Start of GIVEN DATA

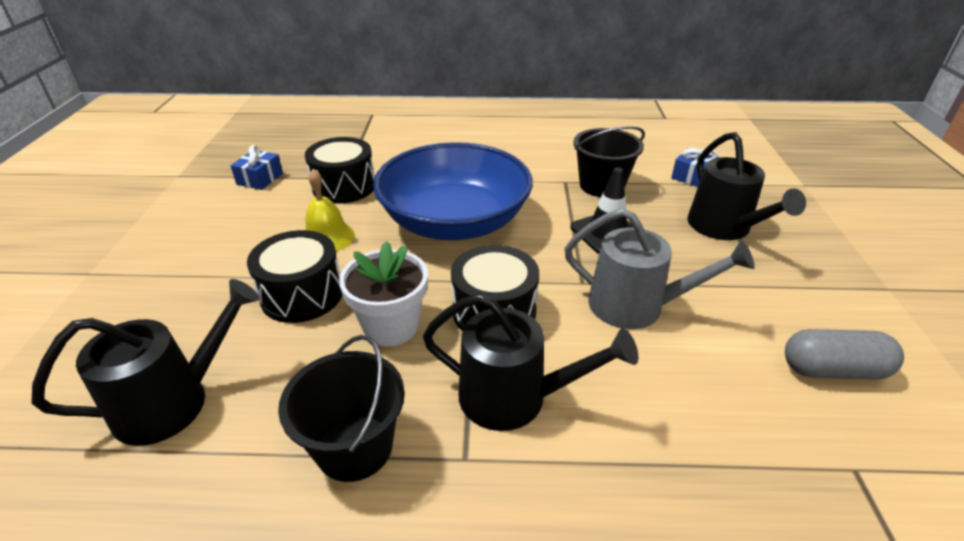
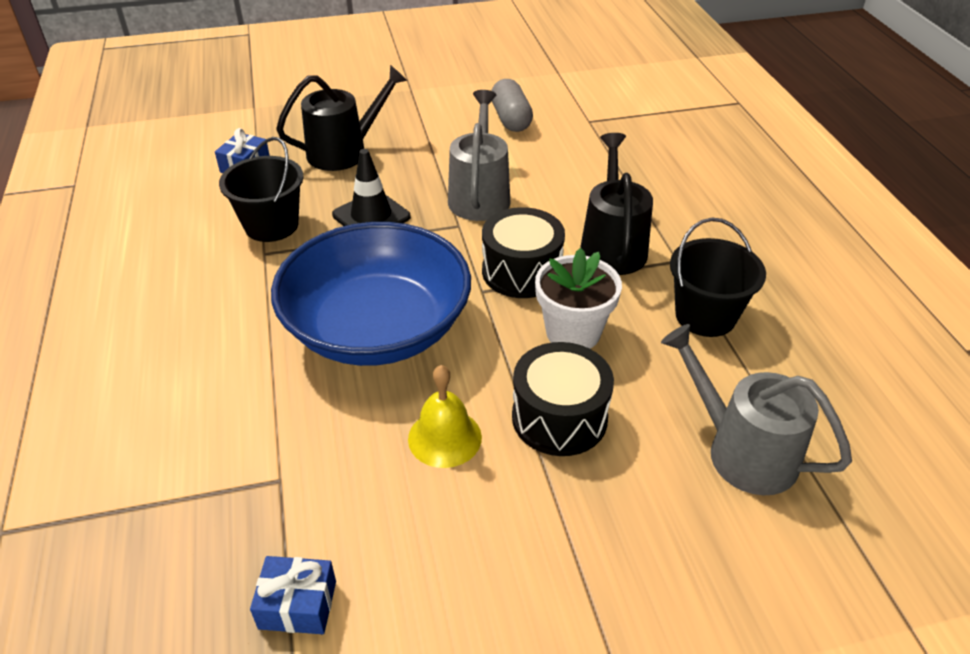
camera: 105 degrees left, 5 degrees up
black watering can [32,279,260,446] -> grey watering can [661,324,852,495]
black drum [305,137,375,204] -> none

End of GIVEN DATA

◆ **WHAT YOU SHOULD DO**: Return all the material exactly, pictures excluded.

◆ **WRITTEN ANSWER**:
camera: 105 degrees left, 5 degrees up
black watering can [32,279,260,446] -> grey watering can [661,324,852,495]
black drum [305,137,375,204] -> none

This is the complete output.